Requirement:
Starting at the line below with "none -> white pyramid [331,93,372,154]" and stopping at the line with "pink bell [698,403,815,570]", please print each line exactly, those two included, and skip every picture.
■ ■ ■ ■ ■ ■ ■
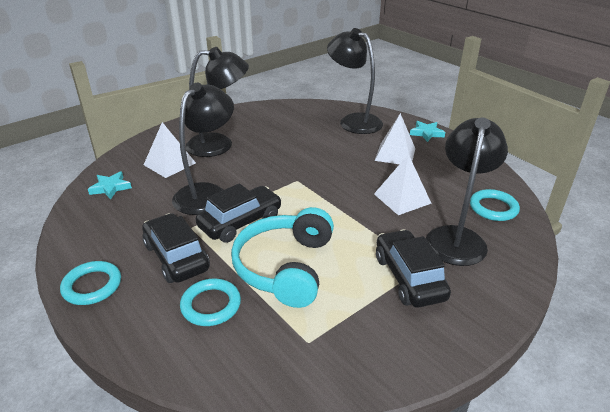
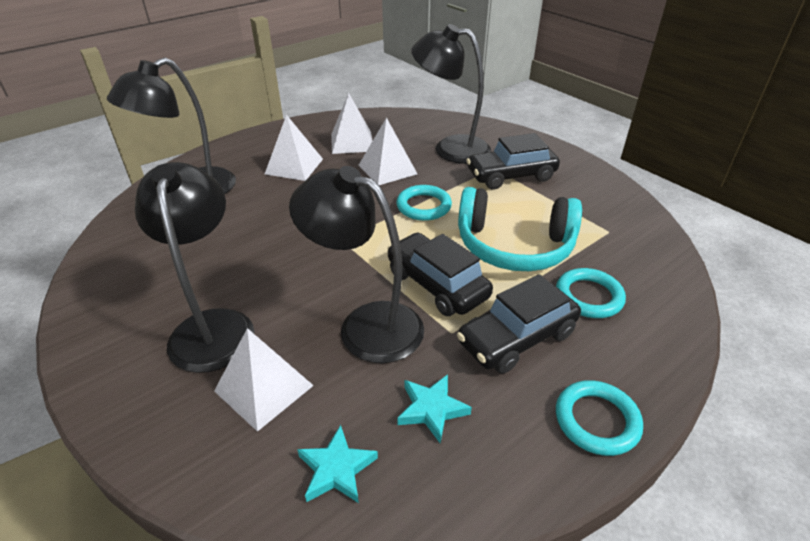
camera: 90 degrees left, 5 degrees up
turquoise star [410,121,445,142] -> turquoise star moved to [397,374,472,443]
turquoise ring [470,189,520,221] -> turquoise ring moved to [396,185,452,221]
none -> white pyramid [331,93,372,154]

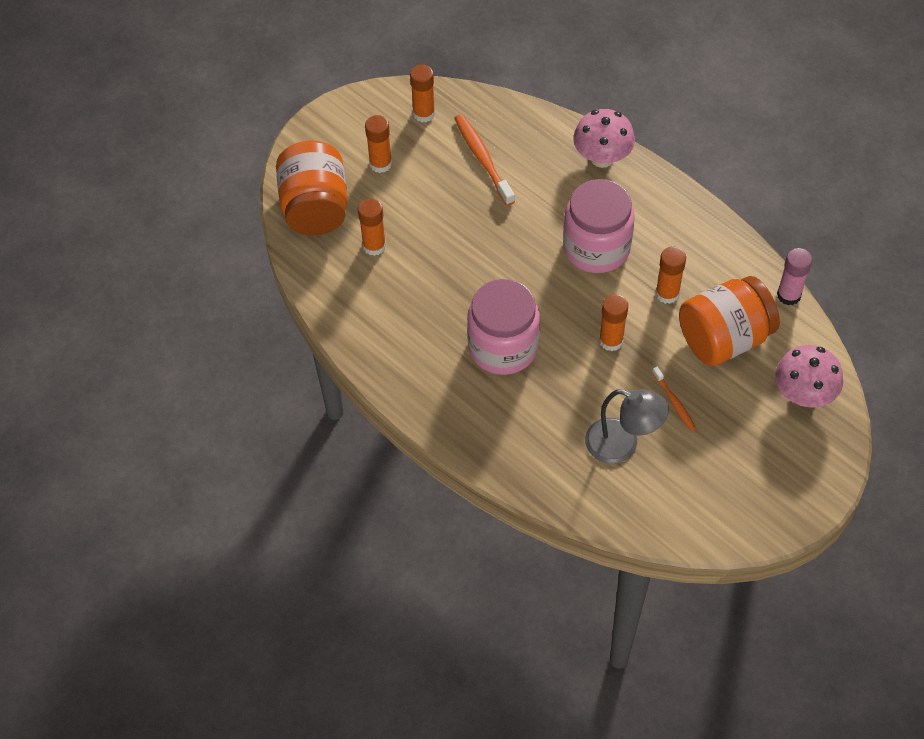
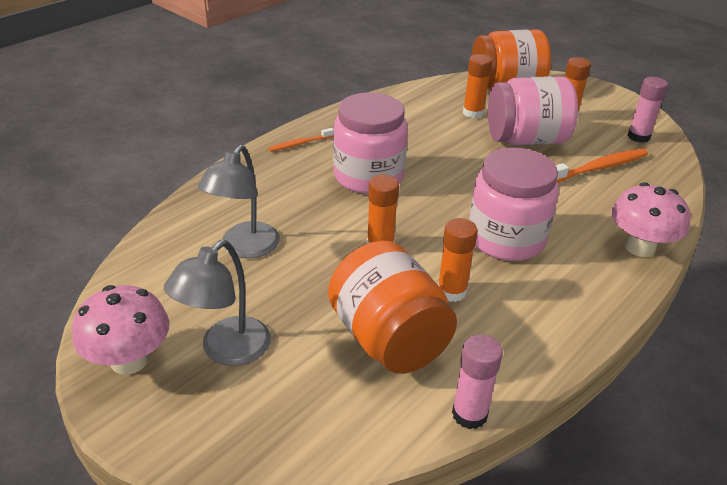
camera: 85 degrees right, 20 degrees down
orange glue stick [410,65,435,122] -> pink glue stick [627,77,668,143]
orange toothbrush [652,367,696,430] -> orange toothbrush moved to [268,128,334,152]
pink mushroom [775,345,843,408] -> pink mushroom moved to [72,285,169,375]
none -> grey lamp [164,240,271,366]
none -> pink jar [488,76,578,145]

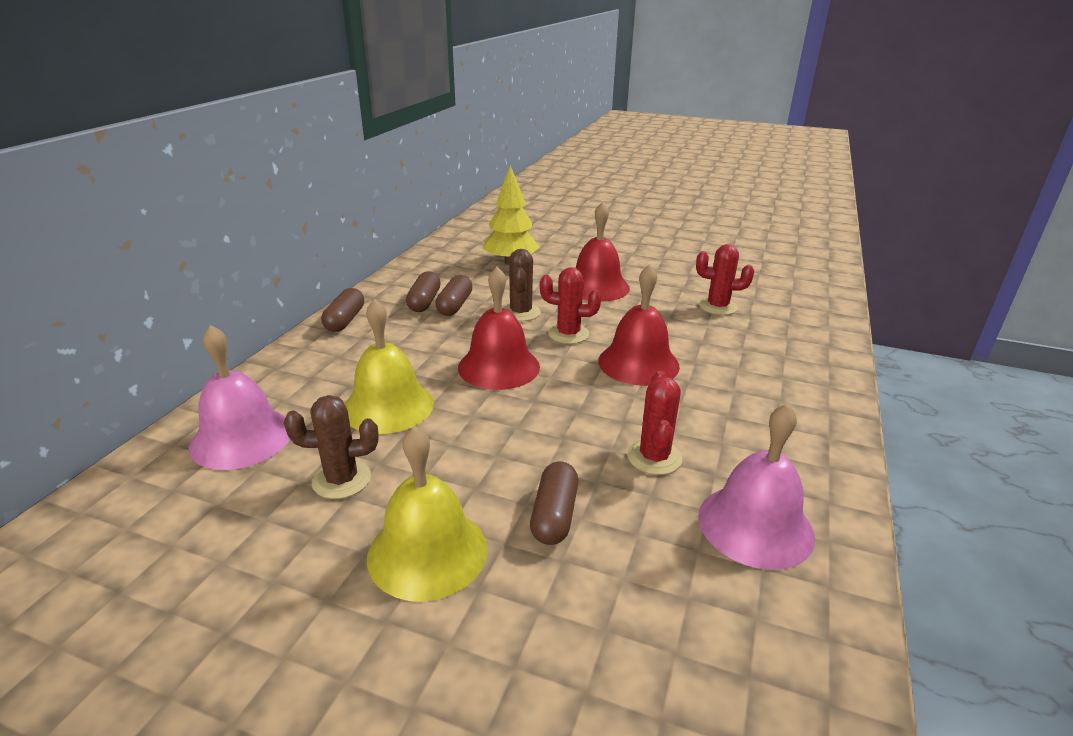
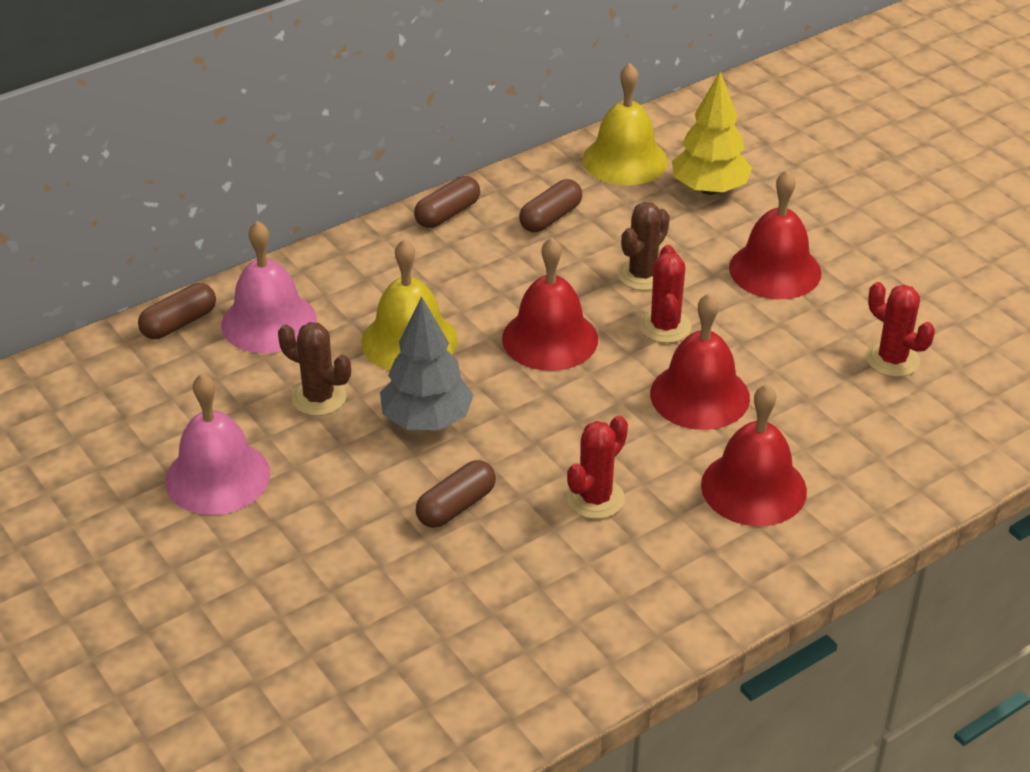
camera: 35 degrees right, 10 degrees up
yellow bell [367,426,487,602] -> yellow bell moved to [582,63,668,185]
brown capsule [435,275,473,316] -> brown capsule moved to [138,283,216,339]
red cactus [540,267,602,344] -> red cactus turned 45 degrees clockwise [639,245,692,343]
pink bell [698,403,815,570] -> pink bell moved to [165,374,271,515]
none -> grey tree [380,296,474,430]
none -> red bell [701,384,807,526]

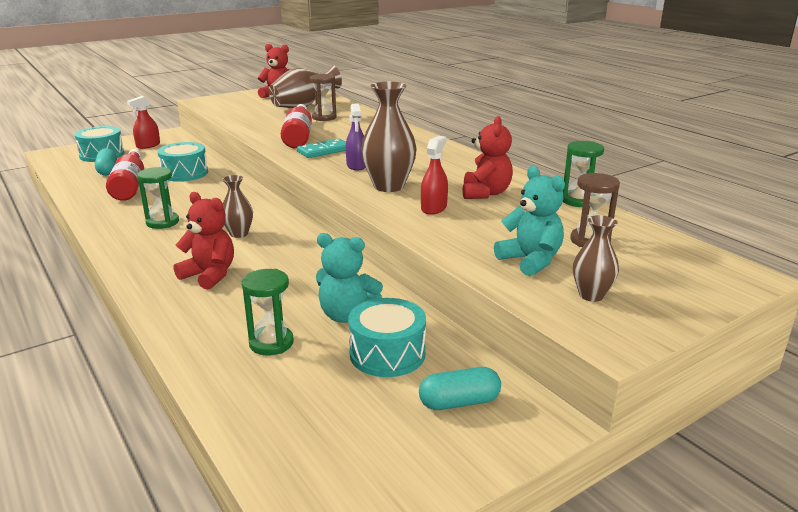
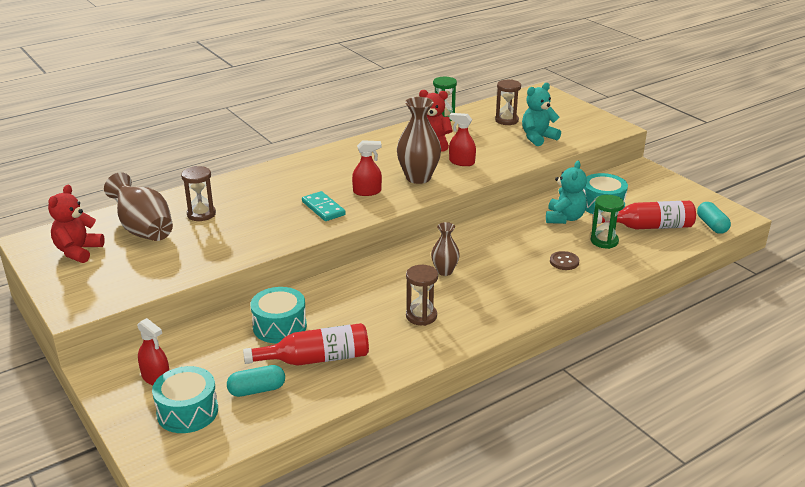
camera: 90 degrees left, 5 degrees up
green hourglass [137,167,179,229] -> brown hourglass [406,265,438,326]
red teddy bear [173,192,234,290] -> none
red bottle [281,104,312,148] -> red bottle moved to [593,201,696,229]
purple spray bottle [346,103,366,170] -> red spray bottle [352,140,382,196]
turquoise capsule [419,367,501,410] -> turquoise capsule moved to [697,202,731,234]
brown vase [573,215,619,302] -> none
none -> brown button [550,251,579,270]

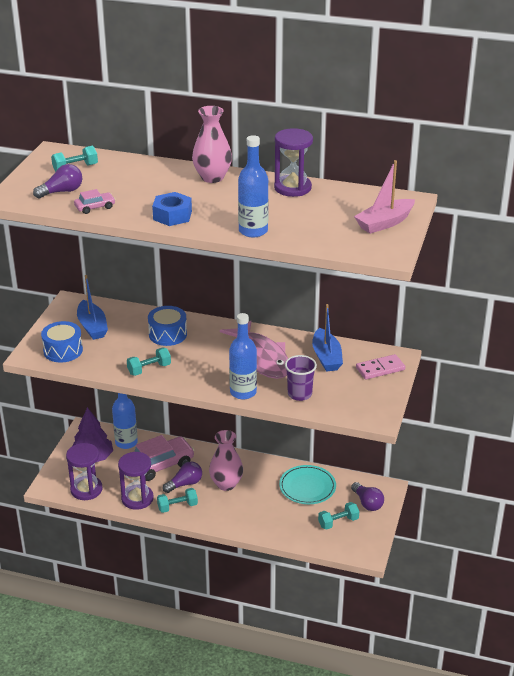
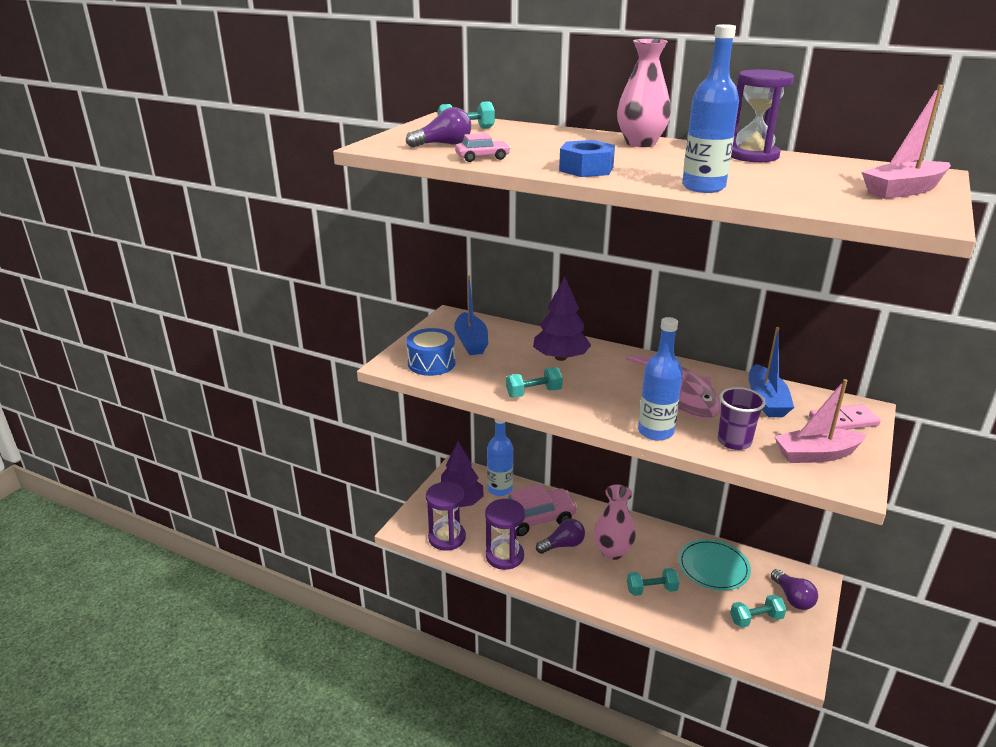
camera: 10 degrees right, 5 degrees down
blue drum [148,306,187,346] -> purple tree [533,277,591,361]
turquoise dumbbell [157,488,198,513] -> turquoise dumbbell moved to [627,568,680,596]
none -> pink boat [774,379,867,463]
■ ■ ■ ■ ■ ■ ■
Solution for this task:
none -> white pyramid [331,93,372,154]

camera: 85 degrees right, 20 degrees down
orange glue stick [410,65,435,122] -> pink glue stick [627,77,668,143]
orange toothbrush [652,367,696,430] -> orange toothbrush moved to [268,128,334,152]
pink mushroom [775,345,843,408] -> pink mushroom moved to [72,285,169,375]
none -> grey lamp [164,240,271,366]
none -> pink jar [488,76,578,145]

camera: 35 degrees right, 10 degrees up
yellow bell [367,426,487,602] -> yellow bell moved to [582,63,668,185]
brown capsule [435,275,473,316] -> brown capsule moved to [138,283,216,339]
red cactus [540,267,602,344] -> red cactus turned 45 degrees clockwise [639,245,692,343]
pink bell [698,403,815,570] -> pink bell moved to [165,374,271,515]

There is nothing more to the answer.